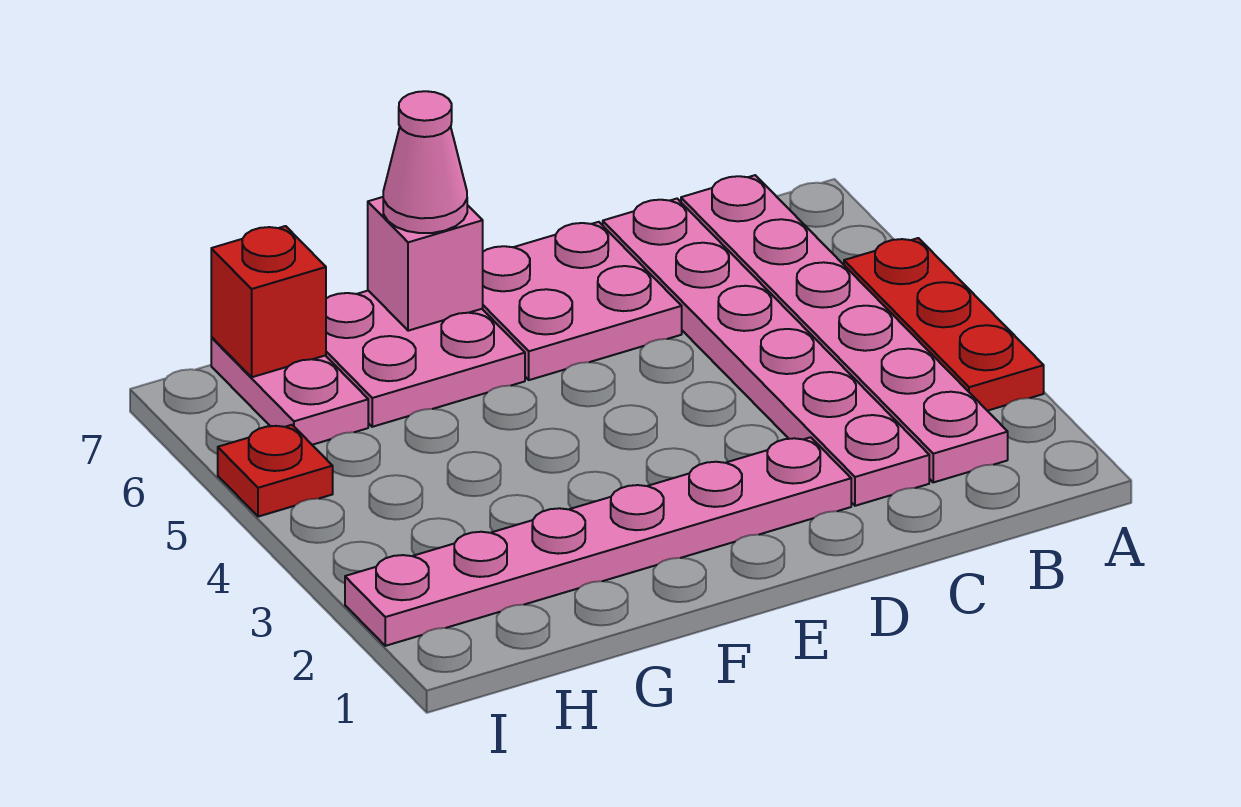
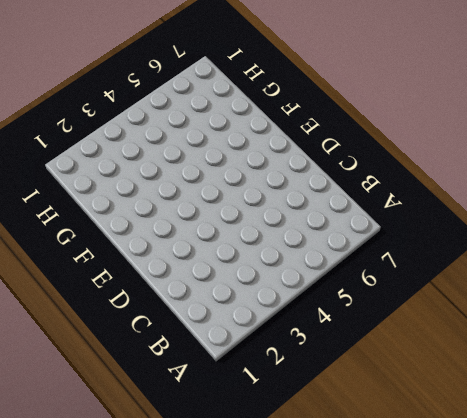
none -> red 1x3 plate [844,238,1044,411]
none -> pink 1x6 plate [681,175,1008,482]

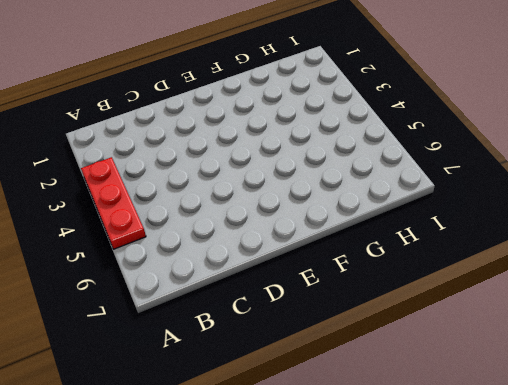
none -> pink 1x6 plate [681,175,1008,482]
none -> pink 1x6 plate [603,199,929,506]

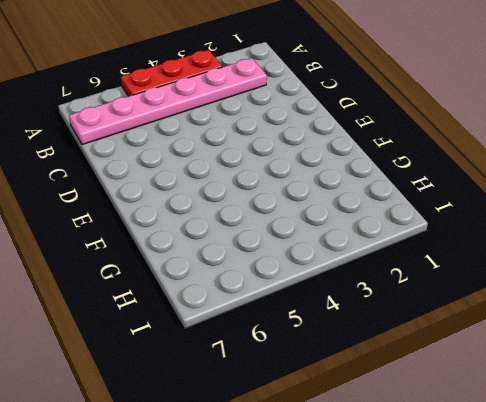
none -> pink 1x6 plate [603,199,929,506]
none -> pink 1x6 plate [345,437,851,646]

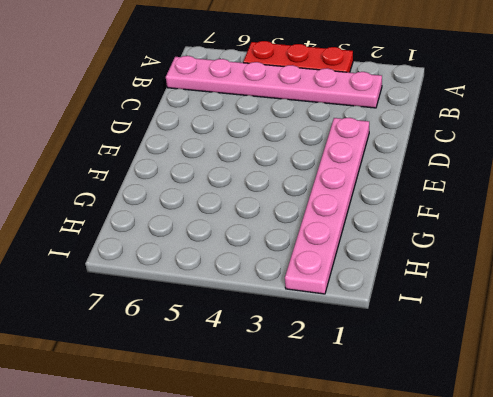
none -> pink 1x6 plate [603,199,929,506]
none -> pink 2x2 plate [482,222,682,380]

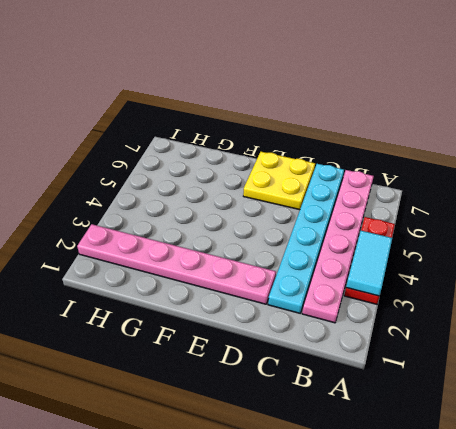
cyan 1x2 tile [346,231,392,296] -> none
cyan 1x6 plate [268,164,344,313] -> pink 1x6 plate [603,199,929,506]
yellow 2x2 plate [243,152,315,210] -> pink 2x2 plate [482,222,682,380]
none -> pink 2x2 plate [326,291,525,427]
none -> pink 1x2 plate [211,337,368,445]

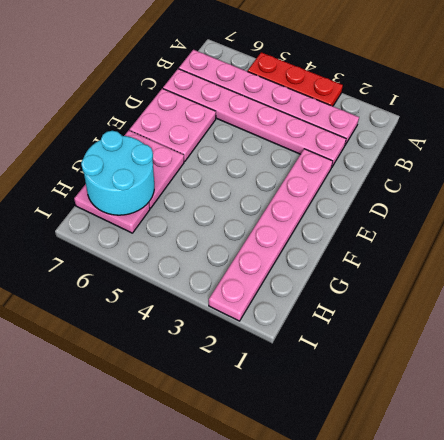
cyan 2x2 round brick [81,131,154,215] -> red 1x1 brick [211,226,326,377]
none -> red 1x1 plate [218,425,333,517]
none -> pink 1x1 brick [368,197,483,331]

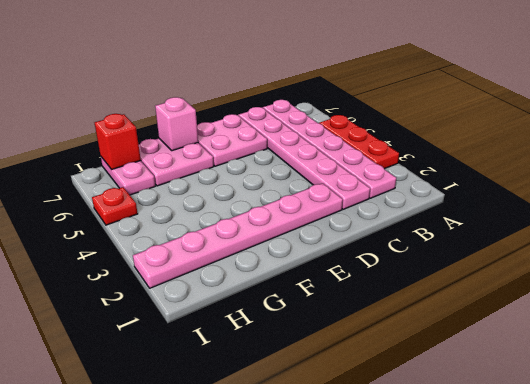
none -> pink 1x1 cone [383,91,467,233]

==========

Work required: The required result is the entries above, printed exactly from the first line through the line with "cyan 1x6 plate", pictures excluded.

Your response:
none -> red 1x3 plate [844,238,1044,411]
none -> pink 1x6 plate [681,175,1008,482]

none -> pink 1x6 plate [681,175,1008,482]
none -> pink 1x6 plate [603,199,929,506]

none -> pink 1x6 plate [603,199,929,506]
none -> pink 1x6 plate [345,437,851,646]

none -> pink 1x6 plate [603,199,929,506]
none -> pink 2x2 plate [482,222,682,380]

cyan 1x2 tile [346,231,392,296] -> none
cyan 1x6 plate [268,164,344,313] -> pink 1x6 plate [603,199,929,506]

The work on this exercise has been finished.